Reproduce each of the records below word for word, omitting the pictures.

Records from a dataset:
· · · ·

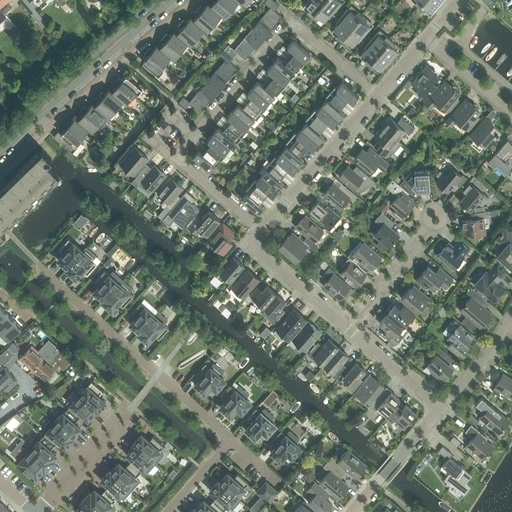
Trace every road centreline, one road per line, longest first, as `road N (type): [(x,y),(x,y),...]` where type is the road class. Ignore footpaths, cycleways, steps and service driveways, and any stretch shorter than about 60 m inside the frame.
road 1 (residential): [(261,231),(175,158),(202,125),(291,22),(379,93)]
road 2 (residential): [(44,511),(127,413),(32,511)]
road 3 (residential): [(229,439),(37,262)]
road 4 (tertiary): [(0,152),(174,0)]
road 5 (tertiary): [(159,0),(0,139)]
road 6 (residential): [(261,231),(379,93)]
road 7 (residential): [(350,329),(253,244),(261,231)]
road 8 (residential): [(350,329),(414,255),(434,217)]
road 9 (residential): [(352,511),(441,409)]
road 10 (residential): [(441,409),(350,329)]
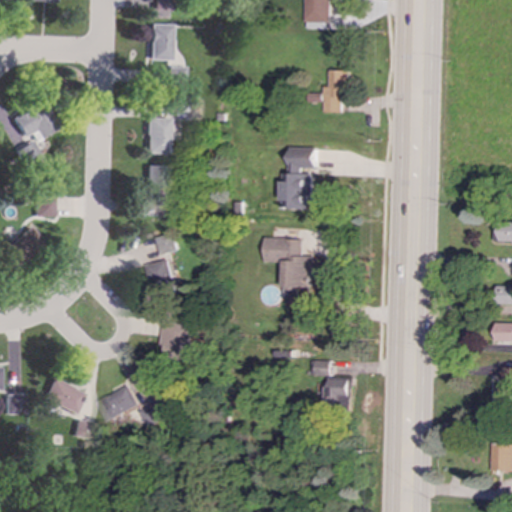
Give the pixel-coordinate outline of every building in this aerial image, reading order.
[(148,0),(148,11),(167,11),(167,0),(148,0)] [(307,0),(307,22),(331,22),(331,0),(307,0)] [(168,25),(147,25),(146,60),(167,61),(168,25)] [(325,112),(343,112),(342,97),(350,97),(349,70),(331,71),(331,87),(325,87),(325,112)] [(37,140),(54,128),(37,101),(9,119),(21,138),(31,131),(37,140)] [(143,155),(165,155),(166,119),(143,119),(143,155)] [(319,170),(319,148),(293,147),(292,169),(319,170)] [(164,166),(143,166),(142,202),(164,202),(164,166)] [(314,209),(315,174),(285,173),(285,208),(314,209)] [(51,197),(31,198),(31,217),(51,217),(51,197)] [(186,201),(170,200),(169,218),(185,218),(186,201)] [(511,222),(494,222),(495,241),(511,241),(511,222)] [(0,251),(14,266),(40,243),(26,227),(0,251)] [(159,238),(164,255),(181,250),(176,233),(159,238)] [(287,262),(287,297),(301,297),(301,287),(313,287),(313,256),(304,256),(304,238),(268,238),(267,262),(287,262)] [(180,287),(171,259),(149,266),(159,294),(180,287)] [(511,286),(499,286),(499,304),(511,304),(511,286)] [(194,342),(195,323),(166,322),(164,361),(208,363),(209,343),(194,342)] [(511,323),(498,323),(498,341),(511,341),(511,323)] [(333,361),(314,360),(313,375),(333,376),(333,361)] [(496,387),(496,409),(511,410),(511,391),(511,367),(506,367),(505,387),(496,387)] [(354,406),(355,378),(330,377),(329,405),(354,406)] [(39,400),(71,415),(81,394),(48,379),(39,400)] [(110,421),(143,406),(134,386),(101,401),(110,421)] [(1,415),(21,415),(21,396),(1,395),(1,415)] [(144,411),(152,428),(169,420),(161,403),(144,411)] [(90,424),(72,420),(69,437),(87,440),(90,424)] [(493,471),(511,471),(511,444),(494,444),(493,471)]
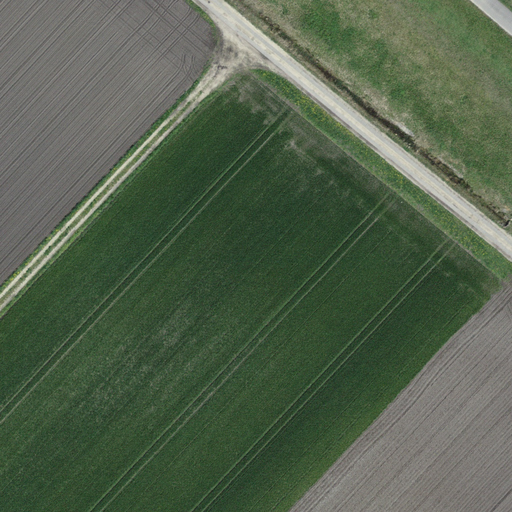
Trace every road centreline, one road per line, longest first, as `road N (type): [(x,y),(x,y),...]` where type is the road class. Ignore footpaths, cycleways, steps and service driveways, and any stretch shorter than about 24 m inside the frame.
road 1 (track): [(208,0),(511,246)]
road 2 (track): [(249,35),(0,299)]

· · · ·

SOLUTION TO THE EXERCISE:
Trace every road centreline, one road per line, longest first, as `road N (type): [(x,y),(x,y),...]` where type is the road class. Ignore footpaths, cycleways, steps and service driveways, and any stretch shorter than about 60 m inside the frame.
road 1 (residential): [(261,231),(175,158),(202,125),(291,22),(379,93)]
road 2 (residential): [(44,511),(127,413),(32,511)]
road 3 (residential): [(229,439),(37,262)]
road 4 (tertiary): [(0,152),(174,0)]
road 5 (tertiary): [(159,0),(0,139)]
road 6 (residential): [(261,231),(379,93)]
road 7 (residential): [(350,329),(253,244),(261,231)]
road 8 (residential): [(350,329),(414,255),(434,217)]
road 9 (residential): [(352,511),(441,409)]
road 10 (residential): [(441,409),(350,329)]
Give the pixel-coordinate outline of every building in this aerial image, reading order.
[(148,0),(148,11),(167,11),(167,0),(148,0)] [(307,0),(307,22),(331,22),(331,0),(307,0)] [(168,25),(147,25),(146,60),(167,61),(168,25)] [(325,112),(343,112),(342,97),(350,97),(349,70),(331,71),(331,87),(325,87),(325,112)] [(37,140),(54,128),(37,101),(9,119),(21,138),(31,131),(37,140)] [(143,155),(165,155),(166,119),(143,119),(143,155)] [(319,170),(319,148),(293,147),(292,169),(319,170)] [(164,166),(143,166),(142,202),(164,202),(164,166)] [(314,209),(315,174),(285,173),(285,208),(314,209)] [(51,197),(31,198),(31,217),(51,217),(51,197)] [(186,201),(170,200),(169,218),(185,218),(186,201)] [(511,222),(494,222),(495,241),(511,241),(511,222)] [(0,251),(14,266),(40,243),(26,227),(0,251)] [(159,238),(164,255),(181,250),(176,233),(159,238)] [(287,262),(287,297),(301,297),(301,287),(313,287),(313,256),(304,256),(304,238),(268,238),(267,262),(287,262)] [(180,287),(171,259),(149,266),(159,294),(180,287)] [(511,286),(499,286),(499,304),(511,304),(511,286)] [(194,342),(195,323),(166,322),(164,361),(208,363),(209,343),(194,342)] [(511,323),(498,323),(498,341),(511,341),(511,323)] [(333,361),(314,360),(313,375),(333,376),(333,361)] [(496,387),(496,409),(511,410),(511,391),(511,367),(506,367),(505,387),(496,387)] [(354,406),(355,378),(330,377),(329,405),(354,406)] [(39,400),(71,415),(81,394),(48,379),(39,400)] [(110,421),(143,406),(134,386),(101,401),(110,421)] [(1,415),(21,415),(21,396),(1,395),(1,415)] [(144,411),(152,428),(169,420),(161,403),(144,411)] [(90,424),(72,420),(69,437),(87,440),(90,424)] [(493,471),(511,471),(511,444),(494,444),(493,471)]
Trace every road centreline, one road per line, longest first, as `road N (type): [(x,y),(x,y),...]` where type is the road class. Ignore footpaths, cycleways, steps and service driveways, and any stretch shorter than about 24 m inside the frame.
road 1 (track): [(208,0),(511,246)]
road 2 (track): [(249,35),(0,299)]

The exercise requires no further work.